### Records from a data source
━━━
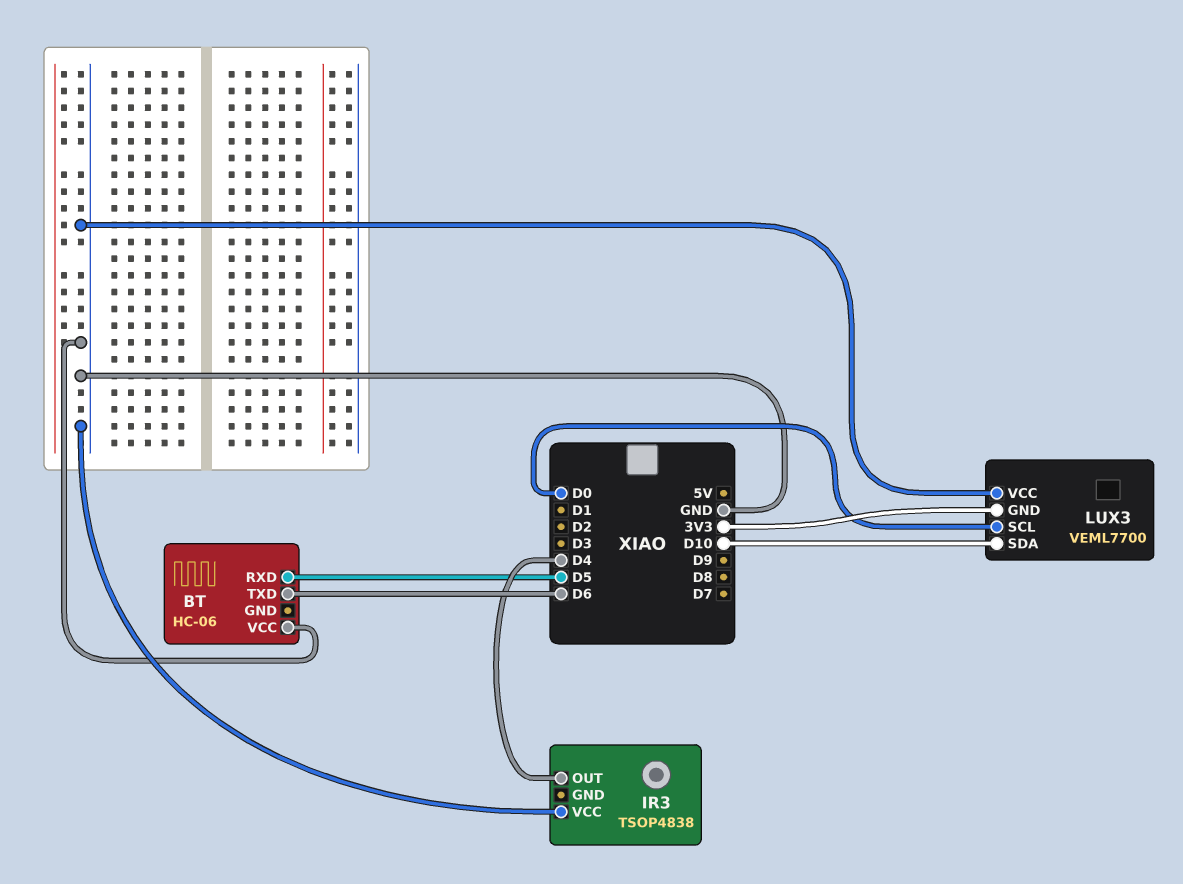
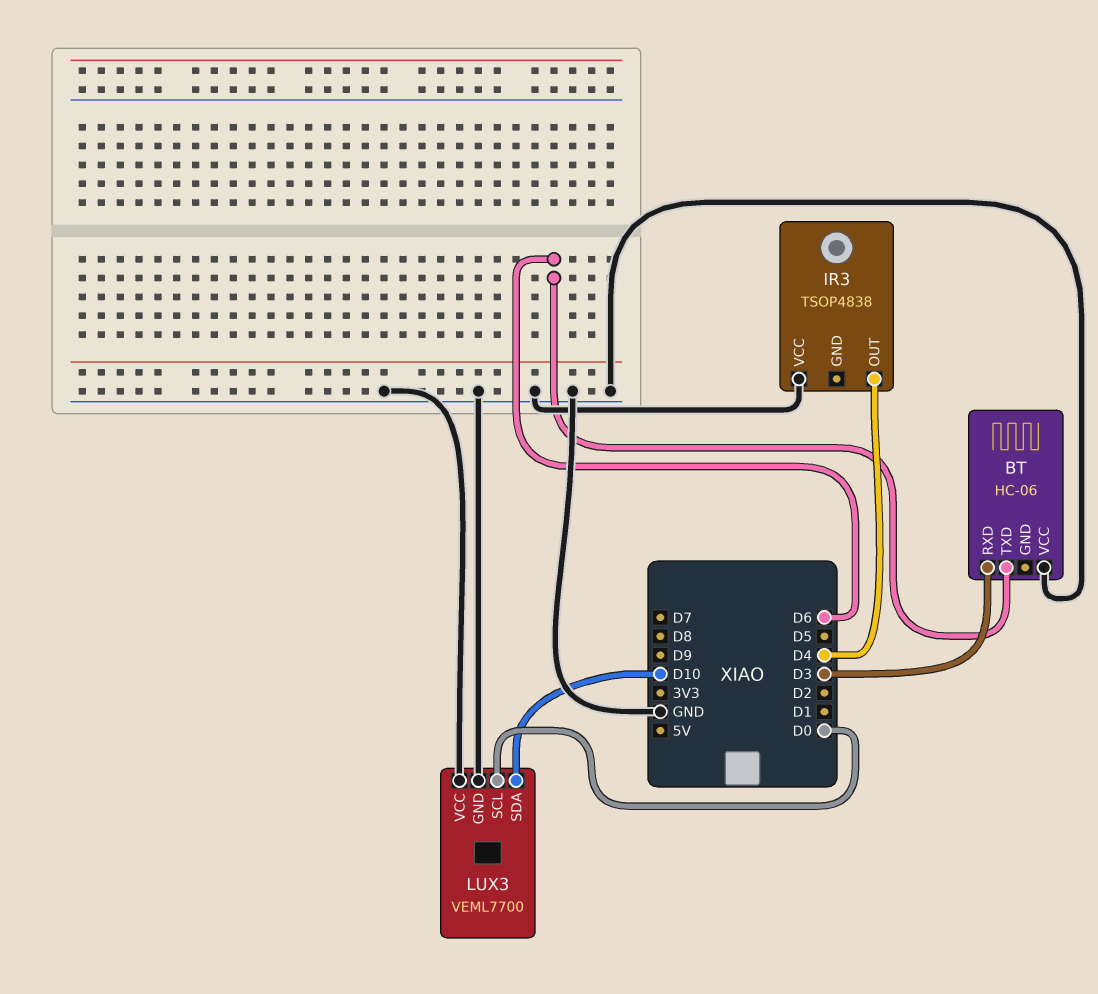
BT pin RXD: D5 -> D3
LUX3 pin GND: 3V3 -> GND

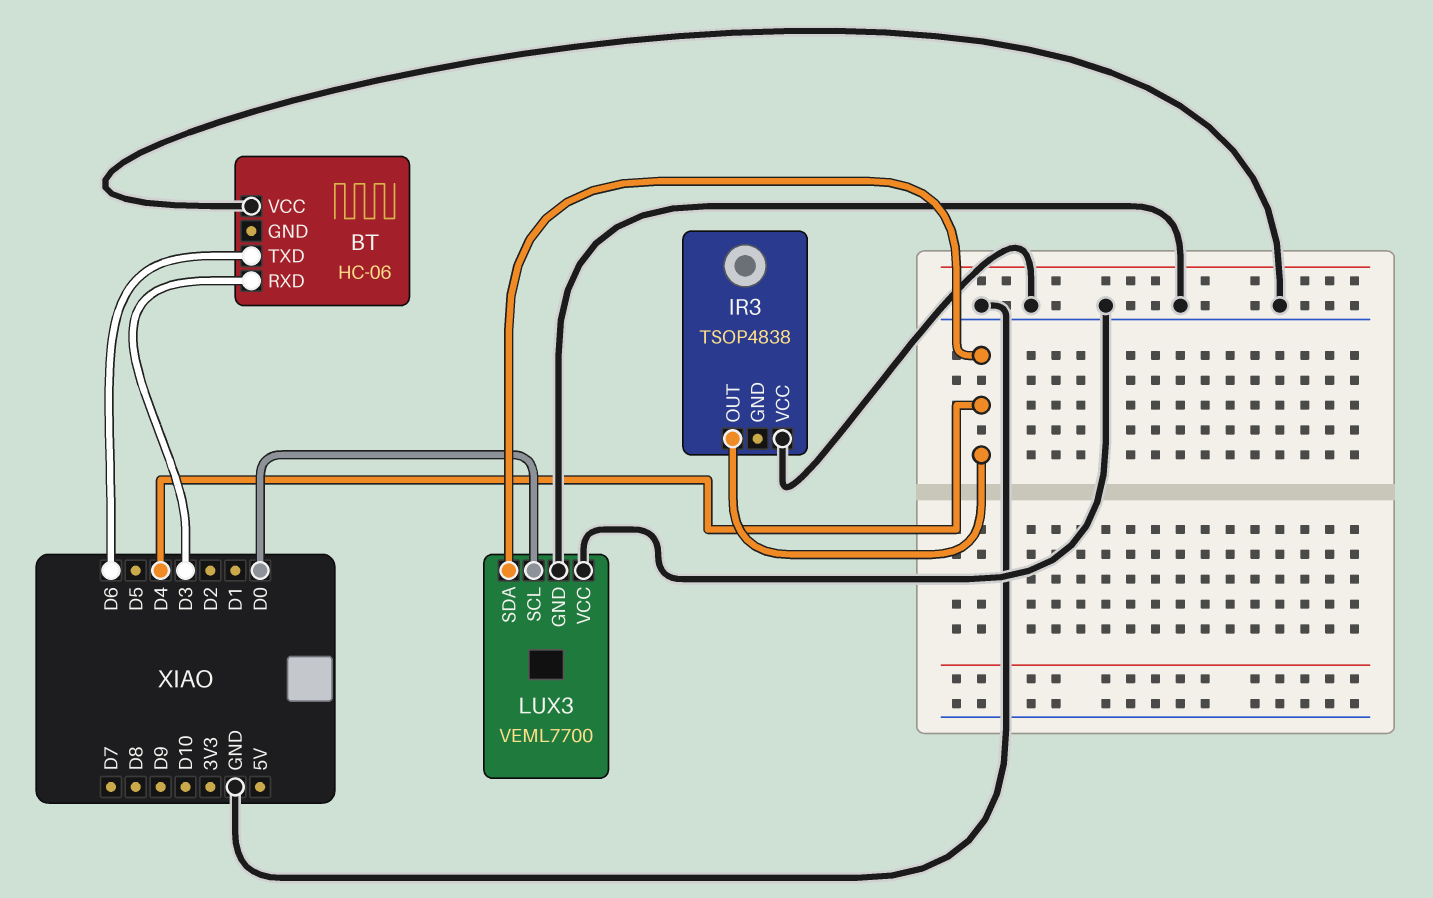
LUX3 pin SDA: D10 -> D4

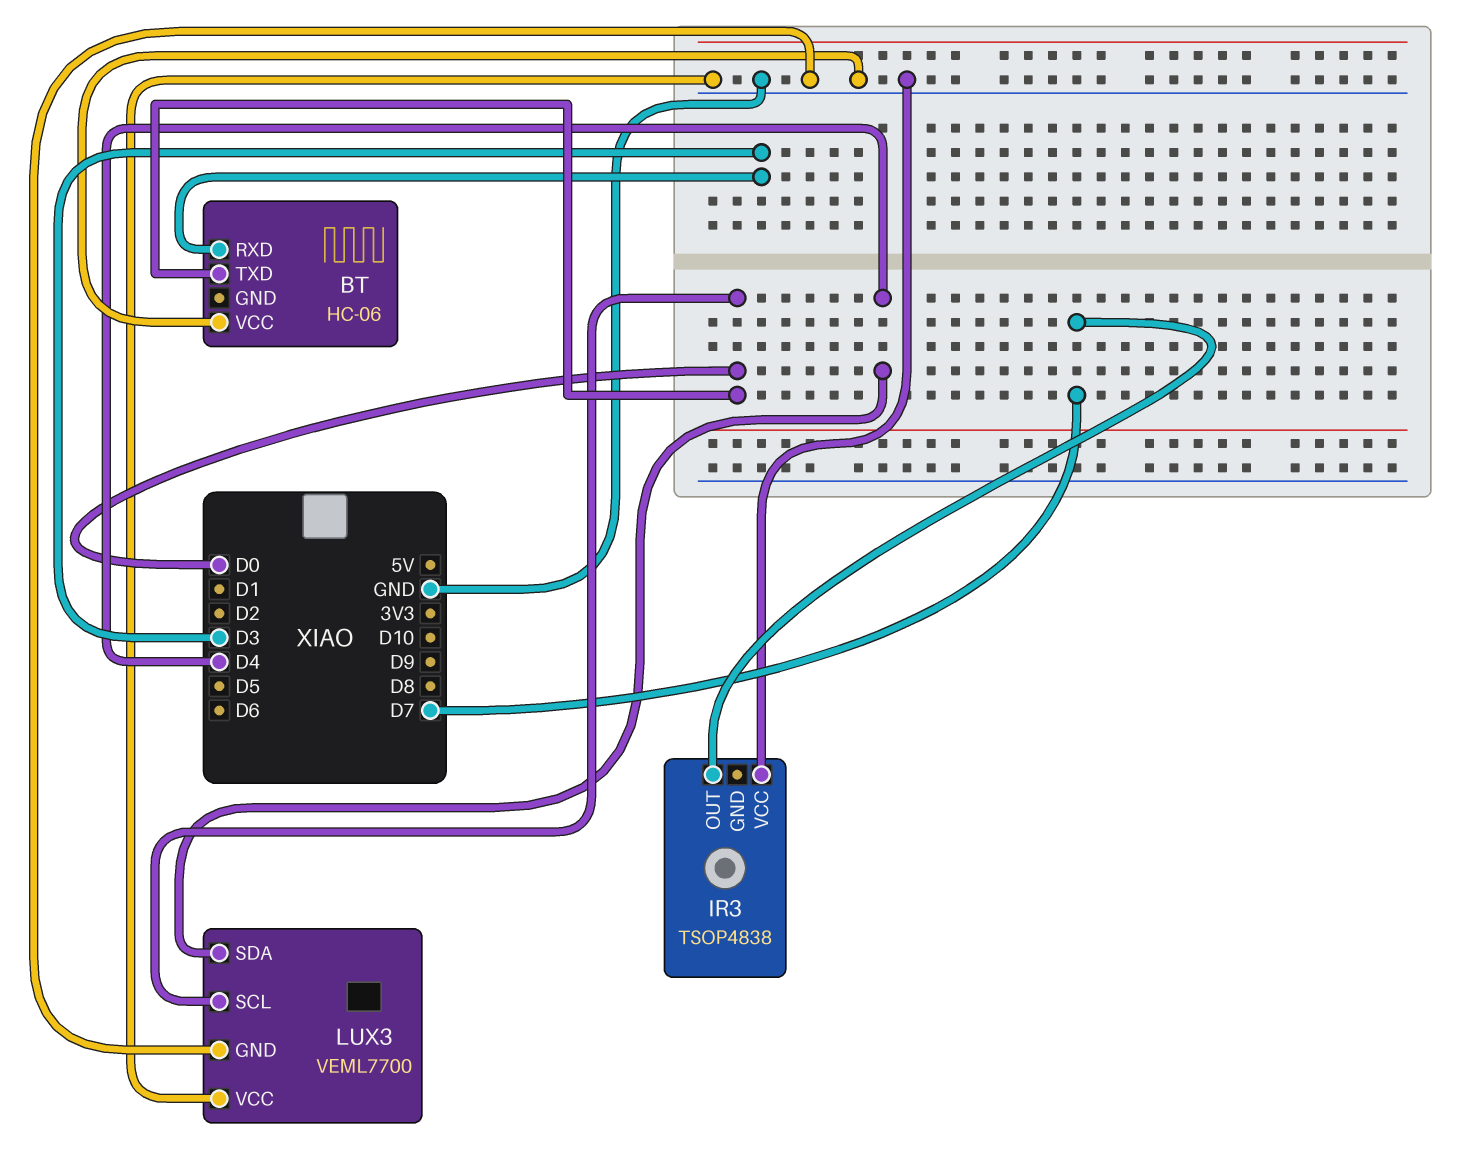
BT pin TXD: D6 -> D0
IR3 pin OUT: D4 -> D7

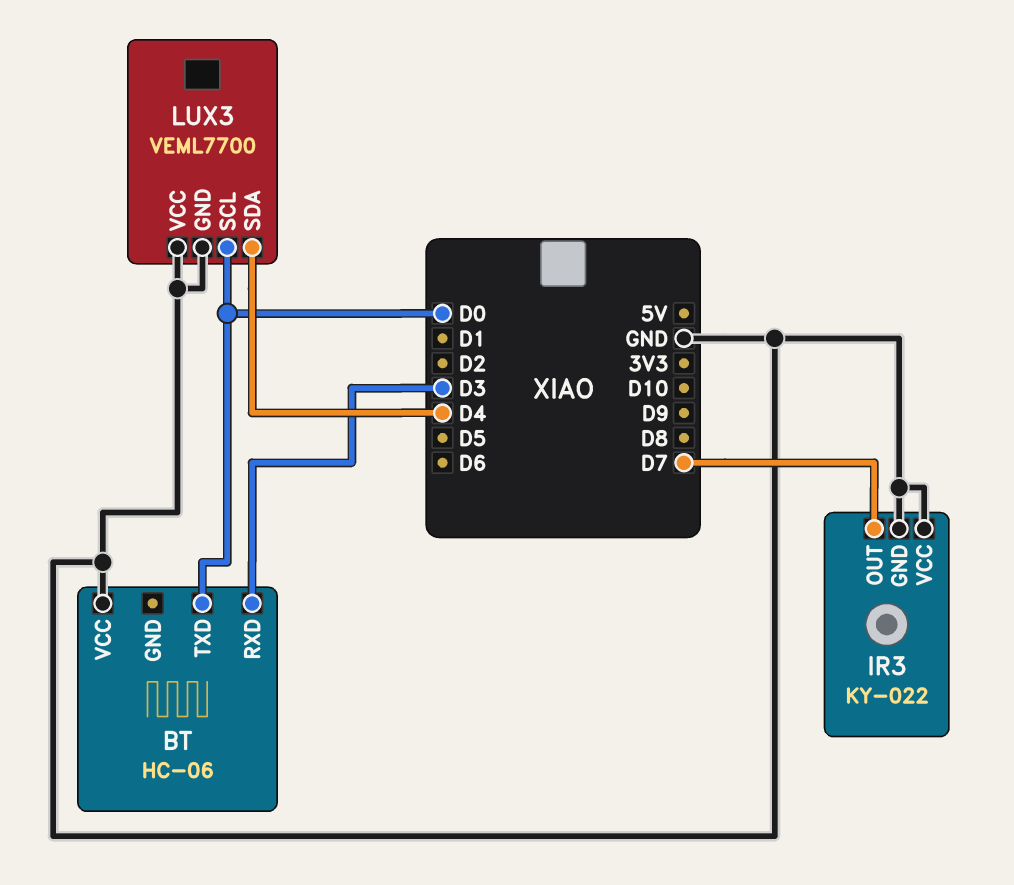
IR3: TSOP4838 -> KY-022
IR3 pin GND: none -> GND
━━━
### What you have to do
The copy you give must run from the line containing "BT pin TXD: D6 -> D0" through the last line of the records, exactly, with the pictures left out.

### Exercise output
BT pin TXD: D6 -> D0
IR3 pin OUT: D4 -> D7

IR3: TSOP4838 -> KY-022
IR3 pin GND: none -> GND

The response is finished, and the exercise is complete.